▸ The problem: Please write out the entire listing below exactly, excluding its pictures.

---------------

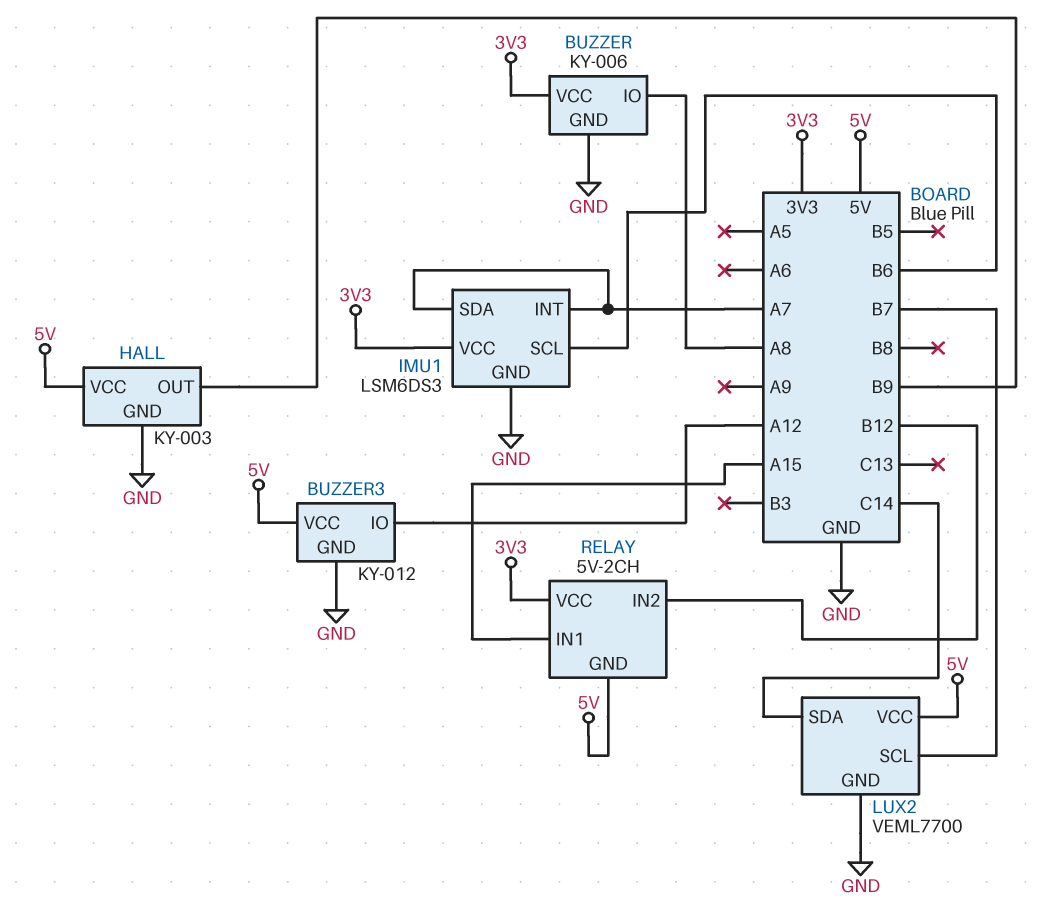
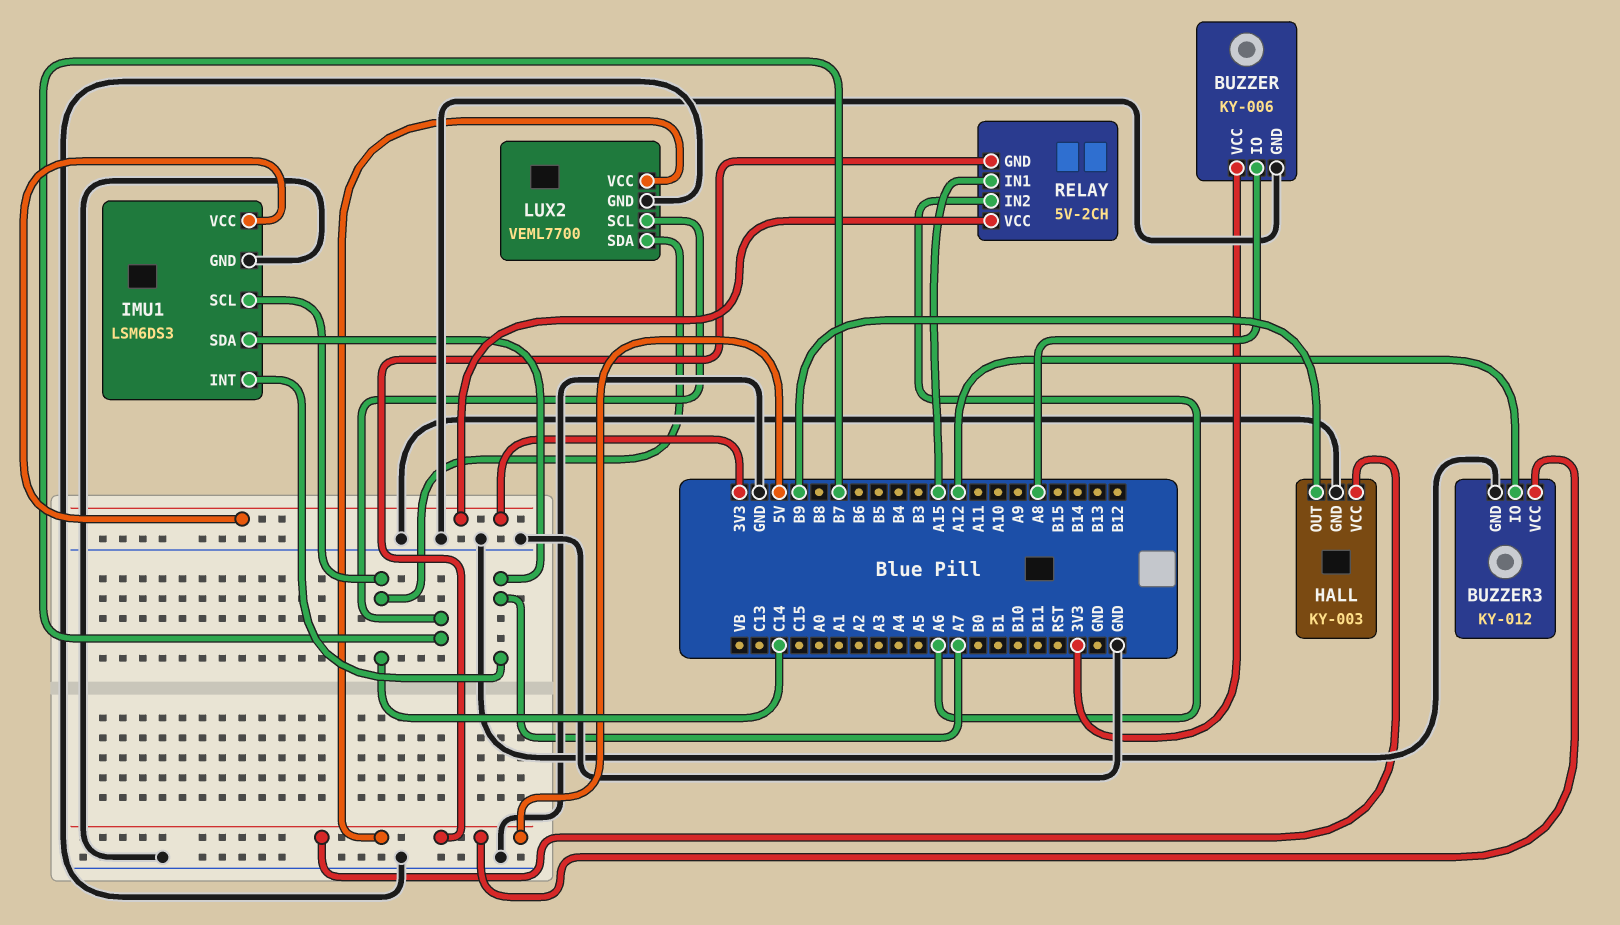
IMU1 pin SCL: B6 -> C14
RELAY pin IN2: B12 -> A6

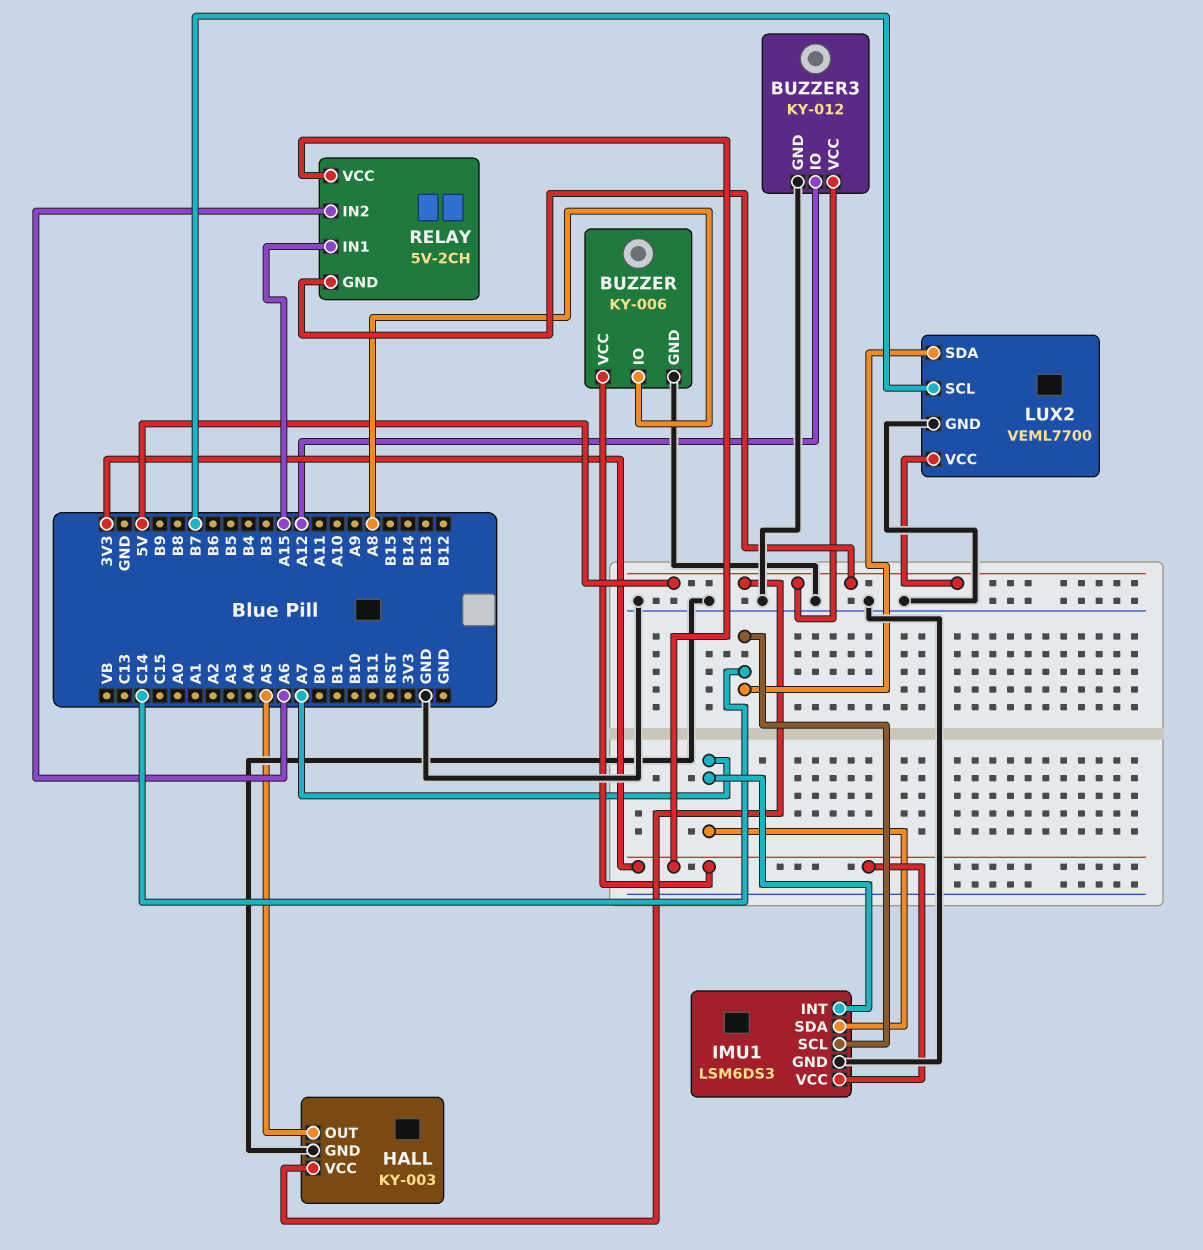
HALL pin OUT: B9 -> A5

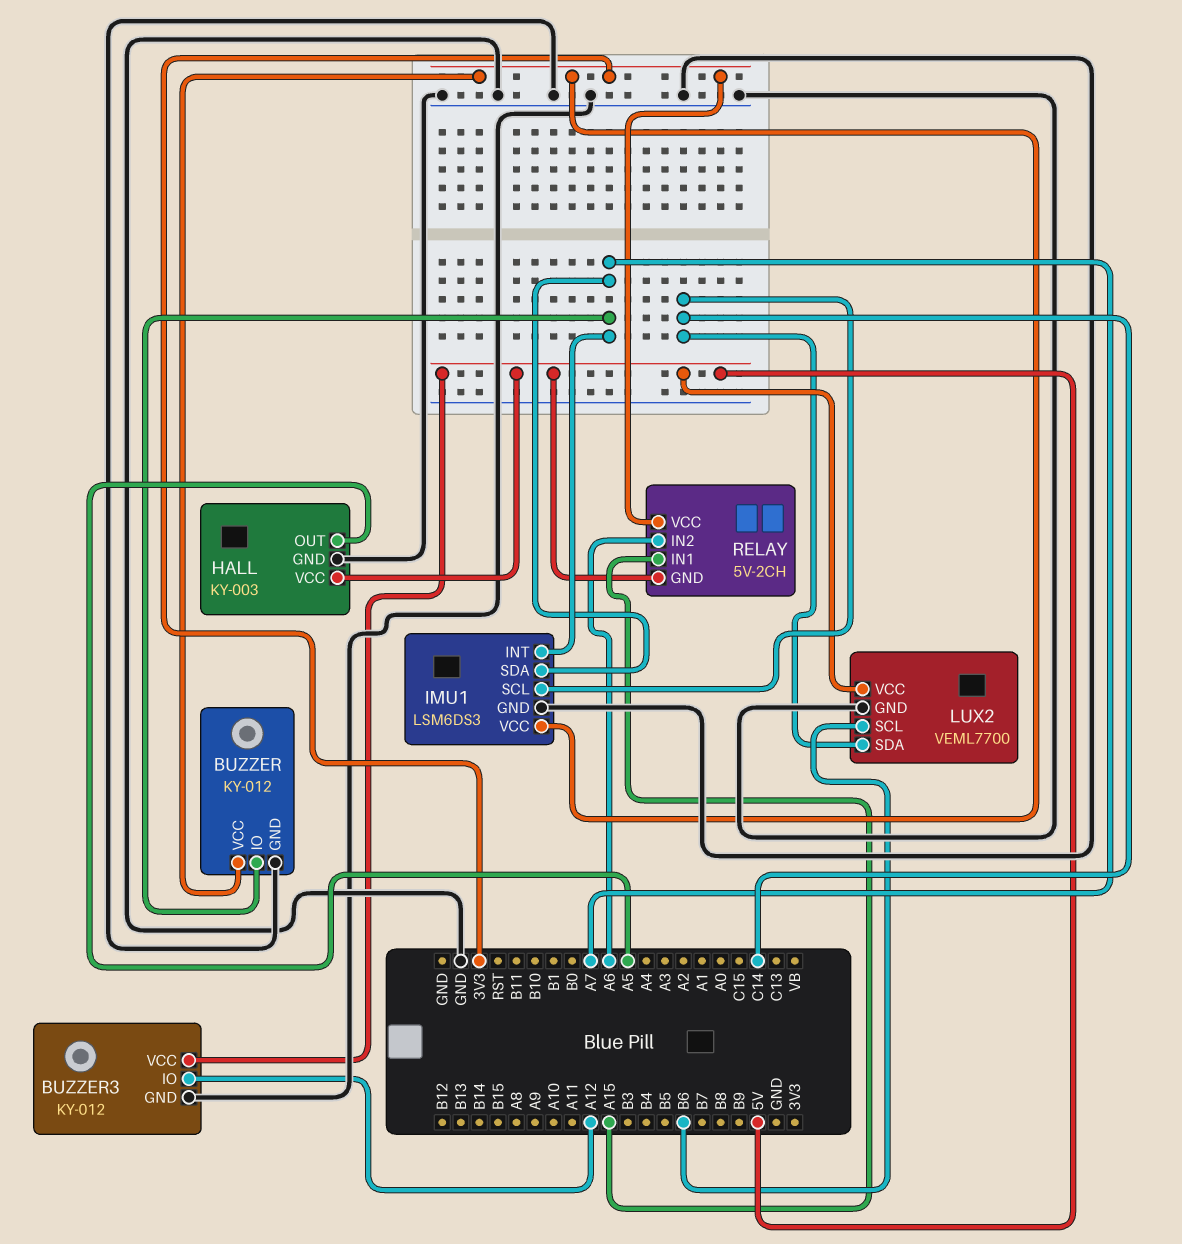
BUZZER: KY-006 -> KY-012
BUZZER pin IO: A8 -> A7
LUX2 pin SCL: B7 -> B6

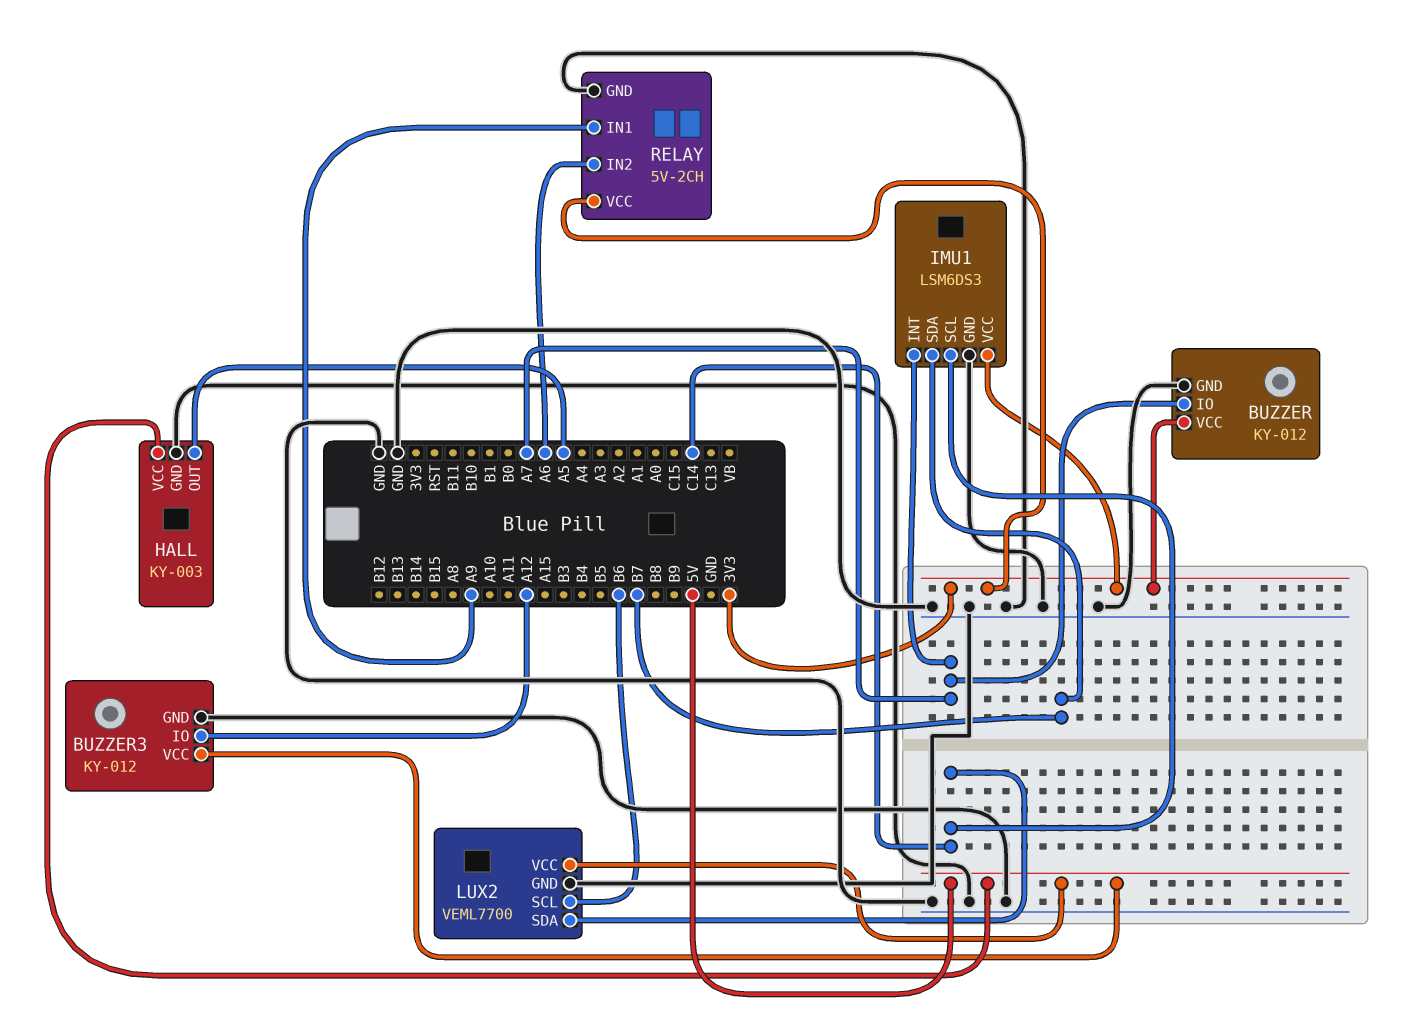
IMU1 pin SDA: A7 -> B7
RELAY pin GND: 5V -> GND
RELAY pin IN1: A15 -> A9

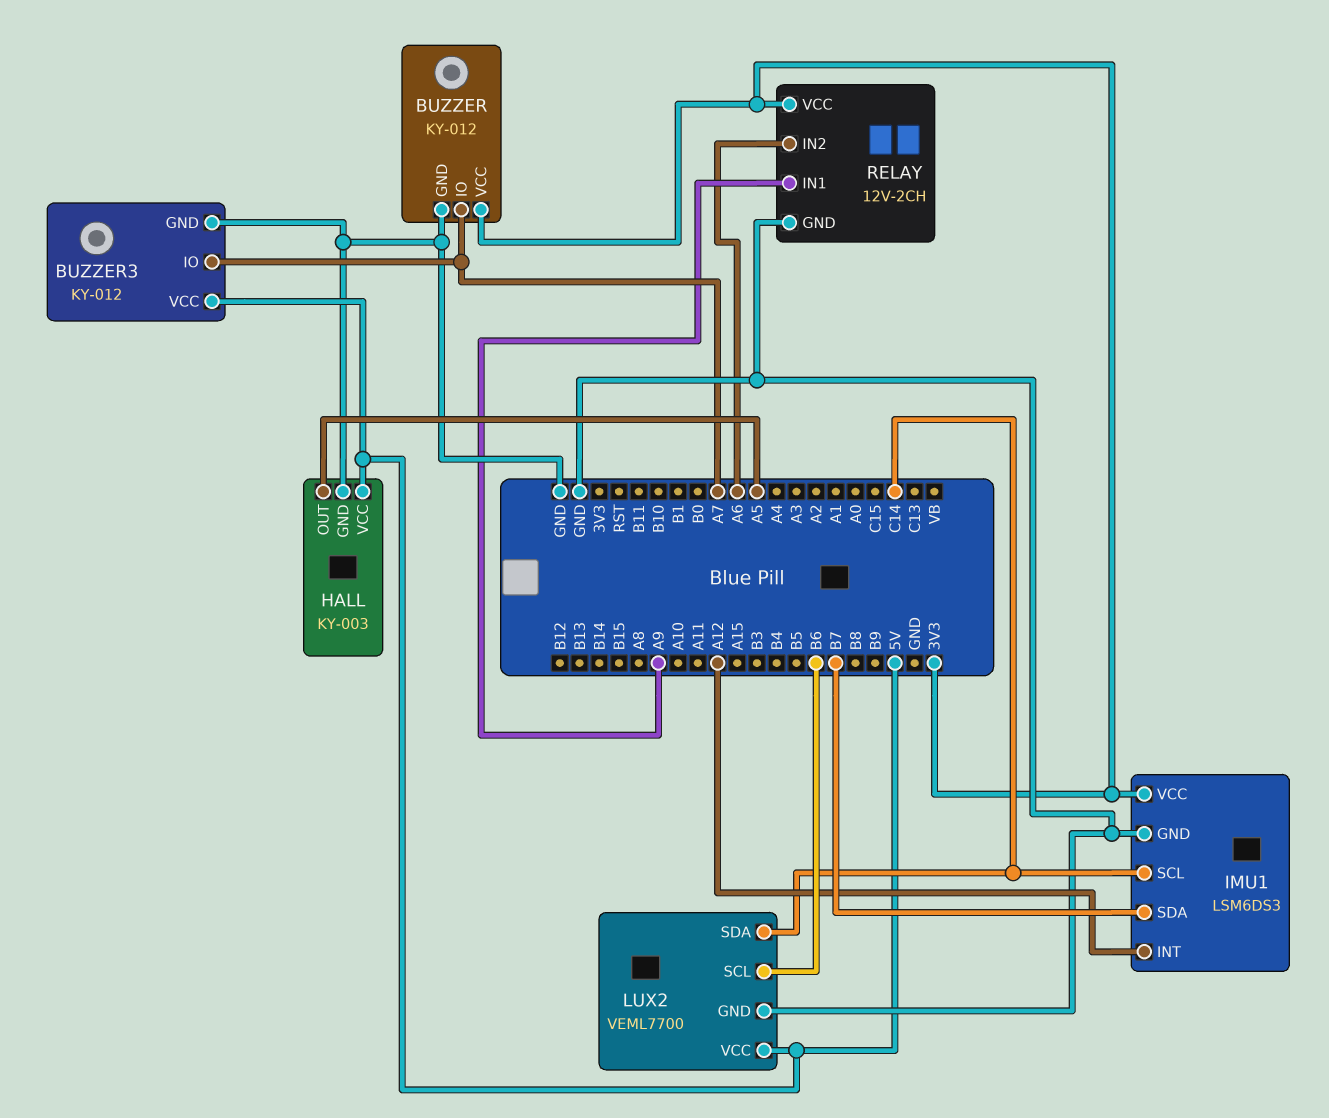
BUZZER3 pin IO: A12 -> A7
IMU1 pin INT: A7 -> A12
RELAY: 5V-2CH -> 12V-2CH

---------------

▸ Response for this exercise:
IMU1 pin SCL: B6 -> C14
RELAY pin IN2: B12 -> A6

HALL pin OUT: B9 -> A5

BUZZER: KY-006 -> KY-012
BUZZER pin IO: A8 -> A7
LUX2 pin SCL: B7 -> B6

IMU1 pin SDA: A7 -> B7
RELAY pin GND: 5V -> GND
RELAY pin IN1: A15 -> A9

BUZZER3 pin IO: A12 -> A7
IMU1 pin INT: A7 -> A12
RELAY: 5V-2CH -> 12V-2CH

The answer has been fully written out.